Exercise goal: Whenever a line of the listing contains the string "power", return that line.

+---+

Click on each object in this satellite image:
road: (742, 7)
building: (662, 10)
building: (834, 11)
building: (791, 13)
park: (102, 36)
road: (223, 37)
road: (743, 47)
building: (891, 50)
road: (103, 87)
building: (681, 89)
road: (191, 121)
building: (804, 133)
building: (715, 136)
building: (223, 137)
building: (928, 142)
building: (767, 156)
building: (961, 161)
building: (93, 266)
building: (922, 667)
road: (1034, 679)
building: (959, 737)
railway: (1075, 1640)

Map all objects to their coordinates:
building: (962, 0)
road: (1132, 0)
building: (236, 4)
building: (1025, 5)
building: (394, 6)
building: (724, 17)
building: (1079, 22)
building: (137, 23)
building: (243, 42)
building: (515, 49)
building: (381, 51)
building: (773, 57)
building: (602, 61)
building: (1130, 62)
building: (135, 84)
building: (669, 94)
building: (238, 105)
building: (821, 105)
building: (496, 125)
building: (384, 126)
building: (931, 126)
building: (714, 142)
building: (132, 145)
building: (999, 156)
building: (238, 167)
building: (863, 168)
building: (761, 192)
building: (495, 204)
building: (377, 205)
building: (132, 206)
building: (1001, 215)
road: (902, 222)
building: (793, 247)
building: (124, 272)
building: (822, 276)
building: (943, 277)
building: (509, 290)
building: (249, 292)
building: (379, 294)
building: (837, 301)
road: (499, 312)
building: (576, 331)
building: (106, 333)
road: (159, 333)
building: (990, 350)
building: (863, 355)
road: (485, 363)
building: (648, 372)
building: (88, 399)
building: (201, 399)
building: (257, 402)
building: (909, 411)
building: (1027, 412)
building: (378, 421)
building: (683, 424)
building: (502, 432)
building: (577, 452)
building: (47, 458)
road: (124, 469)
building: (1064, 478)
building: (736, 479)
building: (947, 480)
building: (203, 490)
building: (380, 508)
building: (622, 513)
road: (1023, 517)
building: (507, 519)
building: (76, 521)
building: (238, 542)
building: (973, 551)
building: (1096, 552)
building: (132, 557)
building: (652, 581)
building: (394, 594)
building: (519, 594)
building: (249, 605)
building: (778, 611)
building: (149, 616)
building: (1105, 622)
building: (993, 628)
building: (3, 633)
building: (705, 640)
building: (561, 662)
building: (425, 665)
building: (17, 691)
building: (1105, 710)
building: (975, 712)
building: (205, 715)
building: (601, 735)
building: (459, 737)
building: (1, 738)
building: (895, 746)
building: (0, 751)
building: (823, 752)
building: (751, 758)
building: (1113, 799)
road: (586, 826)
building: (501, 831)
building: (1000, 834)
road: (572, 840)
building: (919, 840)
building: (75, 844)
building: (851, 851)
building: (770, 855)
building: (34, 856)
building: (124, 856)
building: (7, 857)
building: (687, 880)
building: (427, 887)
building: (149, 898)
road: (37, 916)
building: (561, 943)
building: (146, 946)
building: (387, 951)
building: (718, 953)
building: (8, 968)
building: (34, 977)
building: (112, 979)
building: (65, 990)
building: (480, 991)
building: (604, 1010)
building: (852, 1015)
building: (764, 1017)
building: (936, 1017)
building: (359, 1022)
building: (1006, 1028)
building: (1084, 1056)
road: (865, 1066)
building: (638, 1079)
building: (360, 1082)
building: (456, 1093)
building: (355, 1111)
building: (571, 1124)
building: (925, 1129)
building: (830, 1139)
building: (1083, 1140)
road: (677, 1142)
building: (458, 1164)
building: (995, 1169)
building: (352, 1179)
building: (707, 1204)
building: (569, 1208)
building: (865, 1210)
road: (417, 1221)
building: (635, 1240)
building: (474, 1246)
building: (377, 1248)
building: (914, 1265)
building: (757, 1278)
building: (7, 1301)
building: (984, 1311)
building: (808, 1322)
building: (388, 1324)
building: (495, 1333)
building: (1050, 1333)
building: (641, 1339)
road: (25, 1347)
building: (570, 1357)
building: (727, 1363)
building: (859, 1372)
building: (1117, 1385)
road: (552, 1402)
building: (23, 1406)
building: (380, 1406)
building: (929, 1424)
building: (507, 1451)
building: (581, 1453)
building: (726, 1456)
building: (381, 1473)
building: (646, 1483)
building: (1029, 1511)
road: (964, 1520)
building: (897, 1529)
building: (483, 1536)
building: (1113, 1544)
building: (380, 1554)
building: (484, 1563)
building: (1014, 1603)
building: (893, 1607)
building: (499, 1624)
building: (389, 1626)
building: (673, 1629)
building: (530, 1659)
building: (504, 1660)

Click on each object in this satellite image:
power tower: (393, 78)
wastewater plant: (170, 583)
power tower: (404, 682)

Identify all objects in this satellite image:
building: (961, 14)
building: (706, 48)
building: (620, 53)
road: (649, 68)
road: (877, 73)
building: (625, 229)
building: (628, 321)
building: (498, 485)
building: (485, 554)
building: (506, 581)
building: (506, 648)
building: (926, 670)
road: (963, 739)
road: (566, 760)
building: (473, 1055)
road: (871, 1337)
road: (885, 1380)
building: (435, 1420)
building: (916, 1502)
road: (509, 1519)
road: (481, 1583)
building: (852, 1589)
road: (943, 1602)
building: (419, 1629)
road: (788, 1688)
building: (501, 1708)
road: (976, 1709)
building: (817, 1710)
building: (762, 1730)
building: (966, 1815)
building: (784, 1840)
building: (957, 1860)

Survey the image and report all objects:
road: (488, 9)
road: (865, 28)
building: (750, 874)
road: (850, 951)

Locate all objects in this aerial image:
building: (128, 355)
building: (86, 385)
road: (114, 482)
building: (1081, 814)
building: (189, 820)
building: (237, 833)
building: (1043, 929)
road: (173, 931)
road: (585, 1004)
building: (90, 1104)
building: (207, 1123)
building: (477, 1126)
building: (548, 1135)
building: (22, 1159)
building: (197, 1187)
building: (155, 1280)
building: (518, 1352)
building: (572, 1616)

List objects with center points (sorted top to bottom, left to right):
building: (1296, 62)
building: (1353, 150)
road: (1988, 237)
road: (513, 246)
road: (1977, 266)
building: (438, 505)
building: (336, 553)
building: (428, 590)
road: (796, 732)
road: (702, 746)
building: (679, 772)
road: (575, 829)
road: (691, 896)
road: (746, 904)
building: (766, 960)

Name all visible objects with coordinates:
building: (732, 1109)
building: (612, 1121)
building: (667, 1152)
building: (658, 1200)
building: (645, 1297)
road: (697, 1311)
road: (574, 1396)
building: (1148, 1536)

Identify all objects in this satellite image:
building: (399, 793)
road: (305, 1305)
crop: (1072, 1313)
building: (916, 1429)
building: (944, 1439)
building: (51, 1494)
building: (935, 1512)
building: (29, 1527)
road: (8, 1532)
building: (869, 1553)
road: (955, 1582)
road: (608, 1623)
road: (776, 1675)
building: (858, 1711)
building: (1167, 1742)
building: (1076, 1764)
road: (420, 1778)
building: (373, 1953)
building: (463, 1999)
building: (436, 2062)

+---+

Response:
power tower: (393, 78)
power tower: (404, 682)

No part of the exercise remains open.